● **Task to carry out**
No picture belongs in the copy. Repeat each line below exactly.
Segment Start: Exercise data
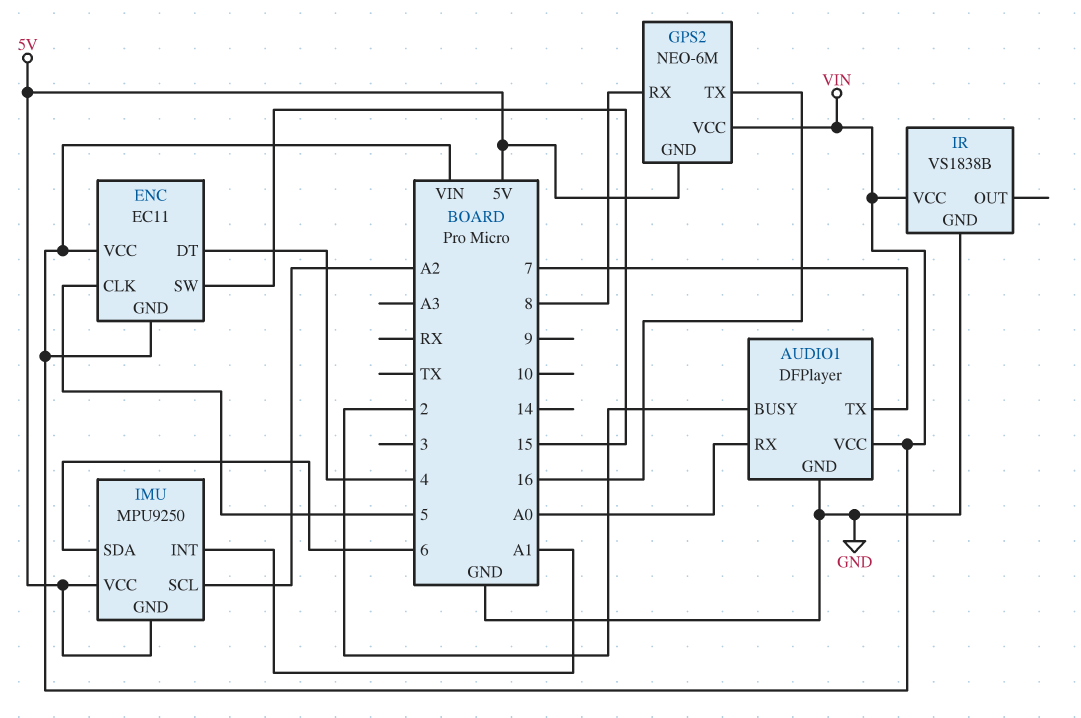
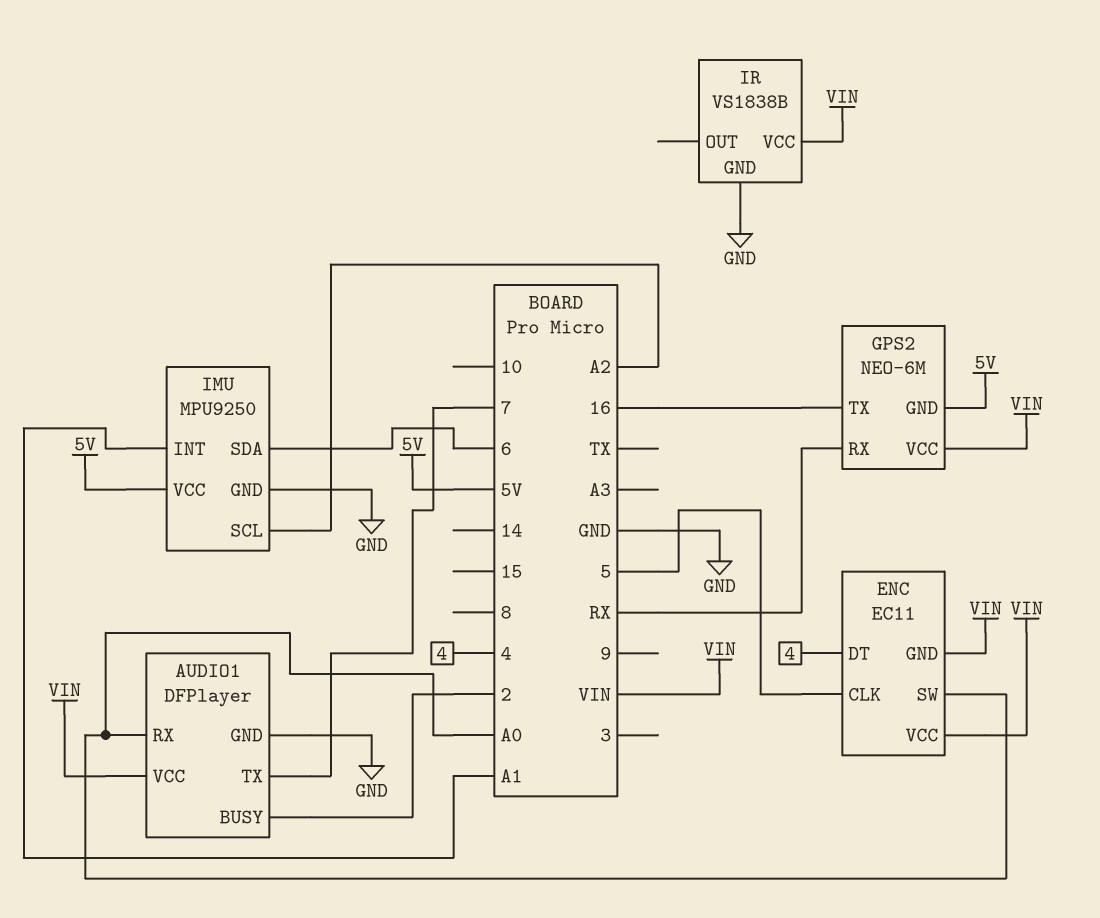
ENC pin SW: 15 -> A0
GPS2 pin RX: 8 -> RX
IMU pin GND: 5V -> GND

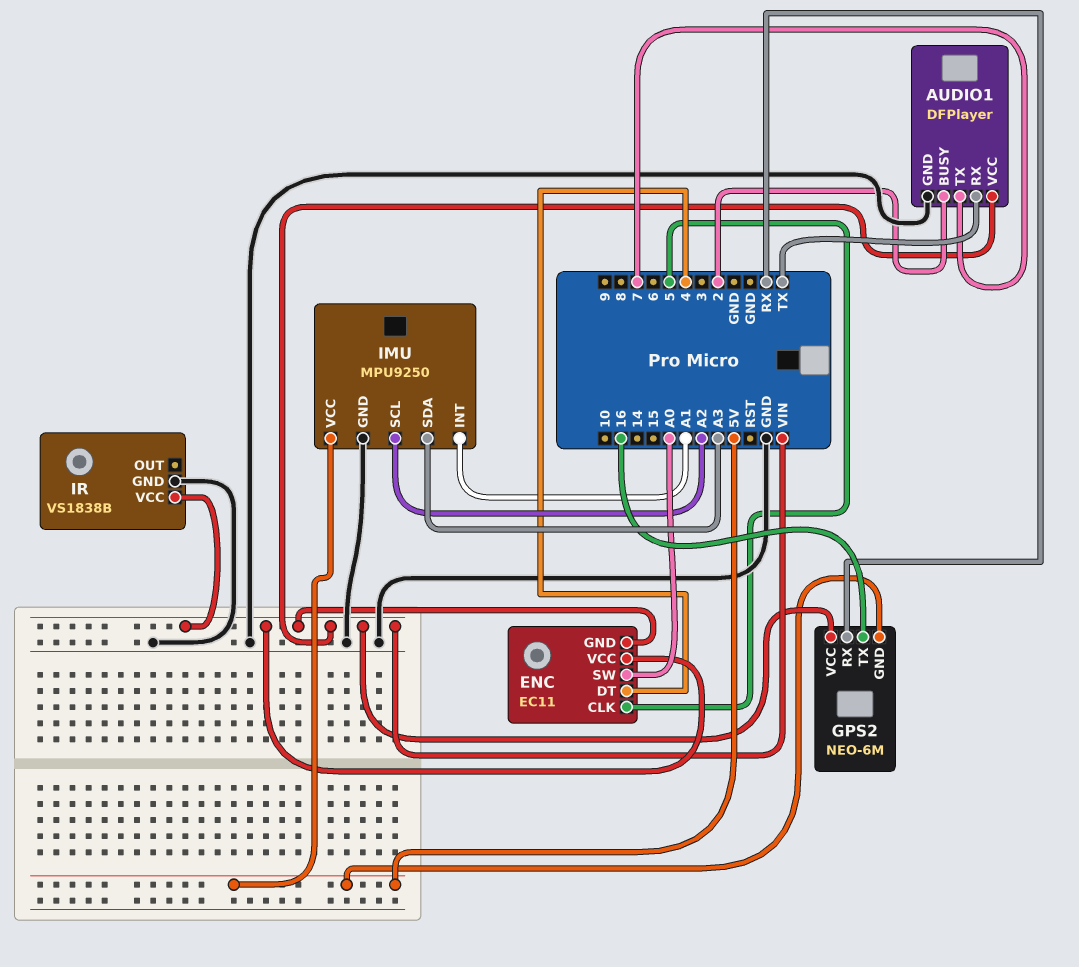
AUDIO1 pin RX: A0 -> TX
IMU pin SDA: 6 -> A3

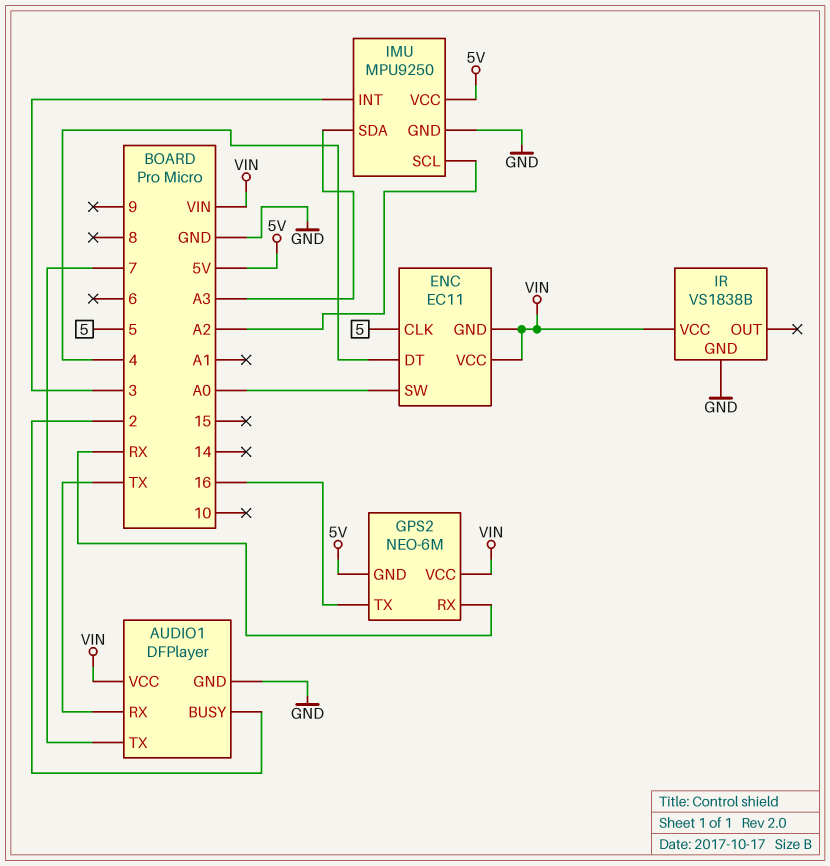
IMU pin INT: A1 -> 3

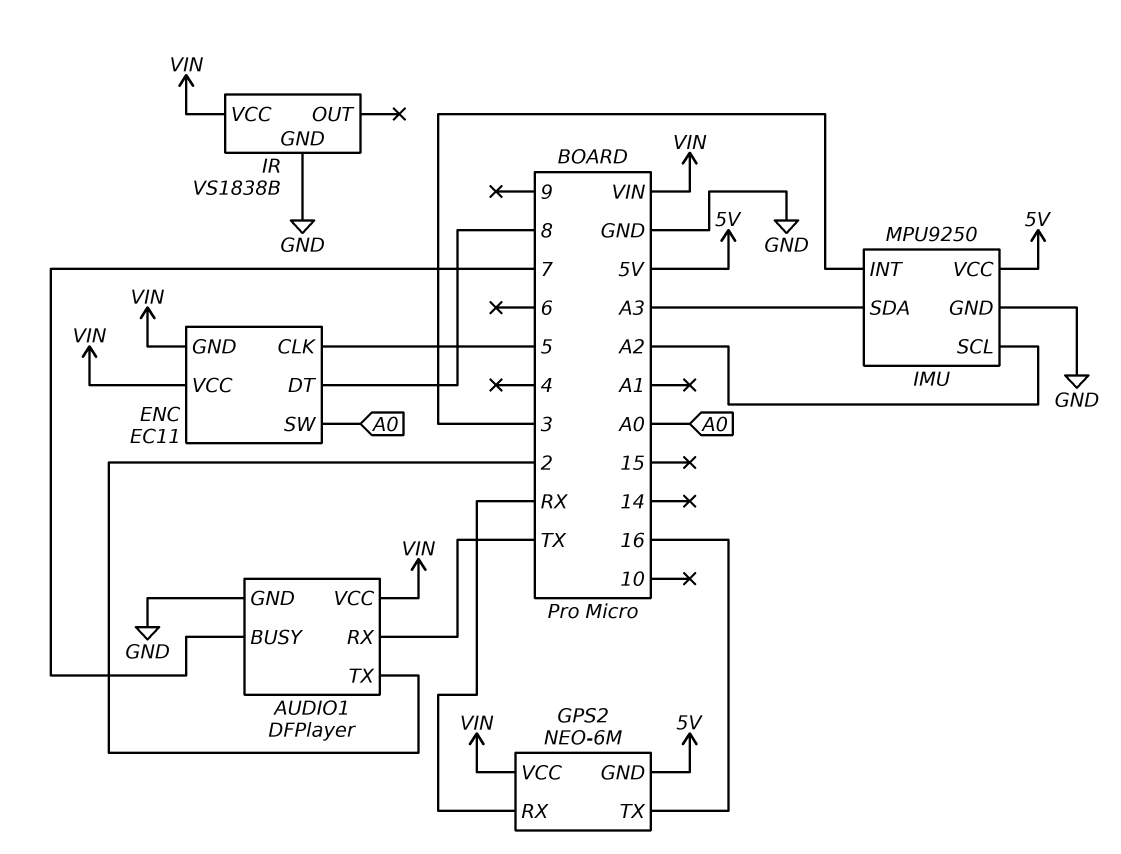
AUDIO1 pin BUSY: 2 -> 7
AUDIO1 pin TX: 7 -> 2
ENC pin DT: 4 -> 8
Segment End: Exercise data
● **Answer space**
ENC pin SW: 15 -> A0
GPS2 pin RX: 8 -> RX
IMU pin GND: 5V -> GND

AUDIO1 pin RX: A0 -> TX
IMU pin SDA: 6 -> A3

IMU pin INT: A1 -> 3

AUDIO1 pin BUSY: 2 -> 7
AUDIO1 pin TX: 7 -> 2
ENC pin DT: 4 -> 8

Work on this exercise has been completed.